DESCRIPTION OF THE TASK: Copy the records below exactly, but leave out any picture they contain.

***** DATA EXTRACTS *****

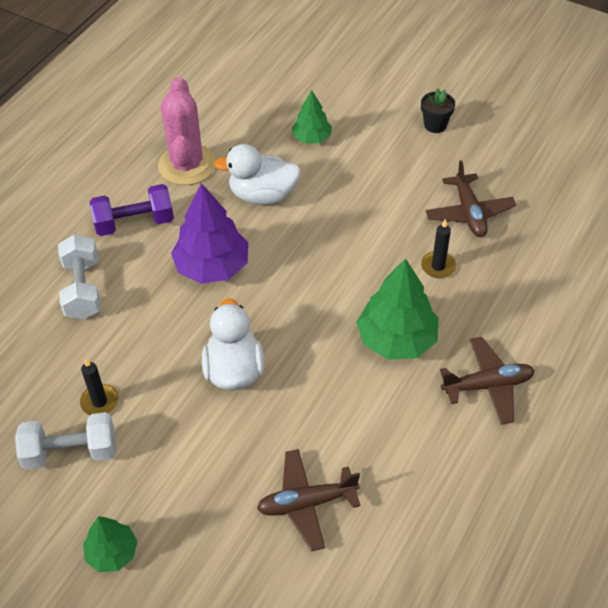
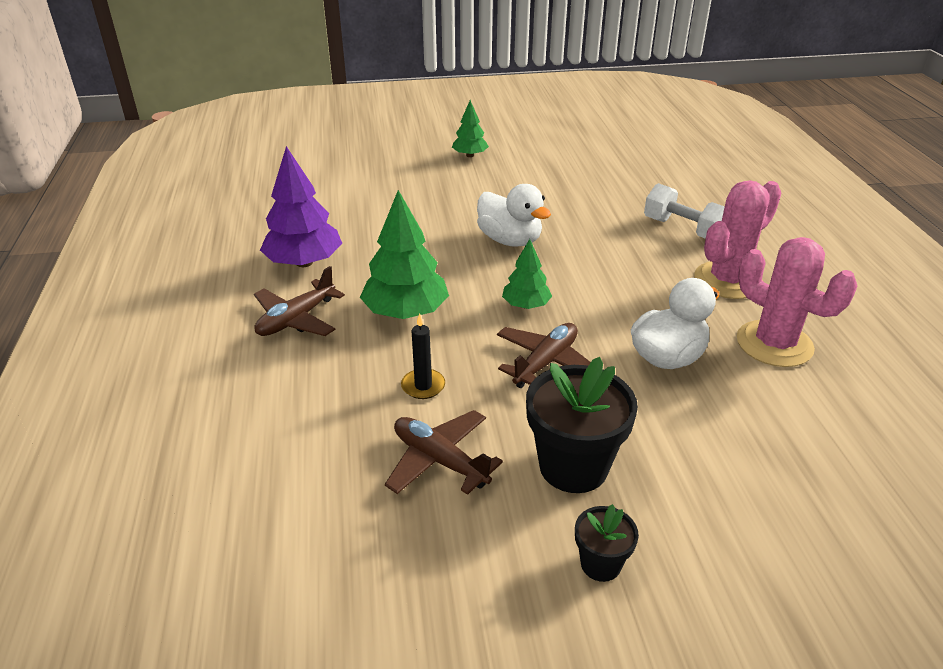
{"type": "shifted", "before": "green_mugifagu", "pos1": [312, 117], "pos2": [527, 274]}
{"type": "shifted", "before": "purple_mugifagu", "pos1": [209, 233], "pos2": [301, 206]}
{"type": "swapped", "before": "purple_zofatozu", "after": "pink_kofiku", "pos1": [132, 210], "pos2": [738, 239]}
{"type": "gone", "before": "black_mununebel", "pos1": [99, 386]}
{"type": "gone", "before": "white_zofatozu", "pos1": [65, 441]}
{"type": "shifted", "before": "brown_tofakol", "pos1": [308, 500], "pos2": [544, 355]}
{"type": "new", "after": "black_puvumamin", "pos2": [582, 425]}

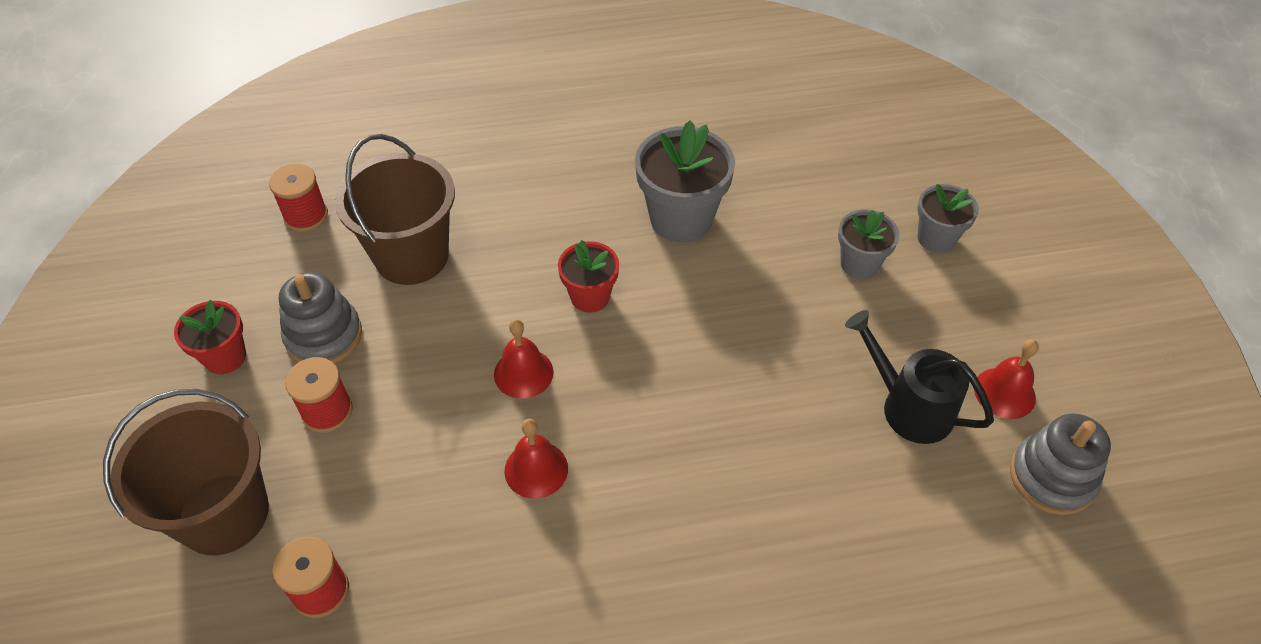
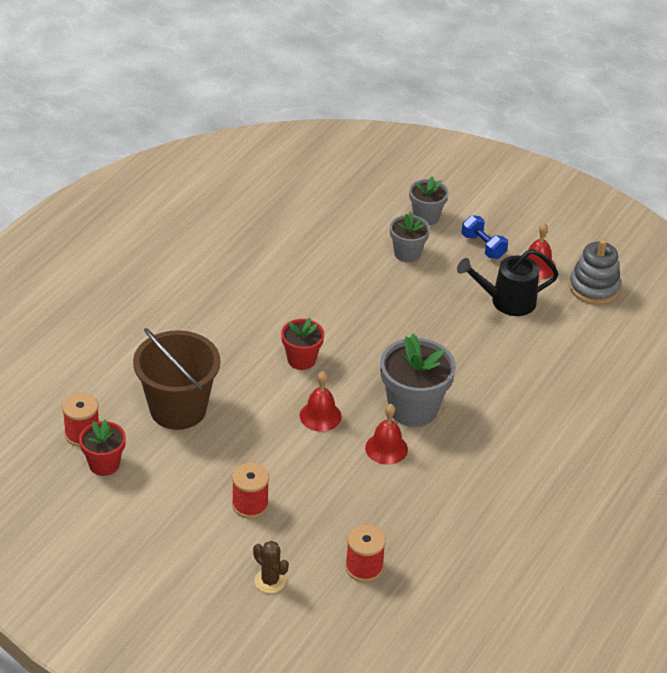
{"type": "shifted", "before": "grey_puvumamin", "pos1": [685, 181], "pos2": [418, 380]}
{"type": "gone", "before": "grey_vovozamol", "pos1": [320, 318]}
{"type": "shifted", "before": "red_puvumamin", "pos1": [210, 337], "pos2": [102, 447]}
{"type": "swapped", "before": "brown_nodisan", "after": "brown_kofiku", "pos1": [186, 472], "pos2": [271, 567]}
{"type": "new", "after": "blue_zofatozu", "pos2": [485, 237]}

*****

RESPONSE BELOW:
{"type": "shifted", "before": "green_mugifagu", "pos1": [312, 117], "pos2": [527, 274]}
{"type": "shifted", "before": "purple_mugifagu", "pos1": [209, 233], "pos2": [301, 206]}
{"type": "swapped", "before": "purple_zofatozu", "after": "pink_kofiku", "pos1": [132, 210], "pos2": [738, 239]}
{"type": "gone", "before": "black_mununebel", "pos1": [99, 386]}
{"type": "gone", "before": "white_zofatozu", "pos1": [65, 441]}
{"type": "shifted", "before": "brown_tofakol", "pos1": [308, 500], "pos2": [544, 355]}
{"type": "new", "after": "black_puvumamin", "pos2": [582, 425]}

{"type": "shifted", "before": "grey_puvumamin", "pos1": [685, 181], "pos2": [418, 380]}
{"type": "gone", "before": "grey_vovozamol", "pos1": [320, 318]}
{"type": "shifted", "before": "red_puvumamin", "pos1": [210, 337], "pos2": [102, 447]}
{"type": "swapped", "before": "brown_nodisan", "after": "brown_kofiku", "pos1": [186, 472], "pos2": [271, 567]}
{"type": "new", "after": "blue_zofatozu", "pos2": [485, 237]}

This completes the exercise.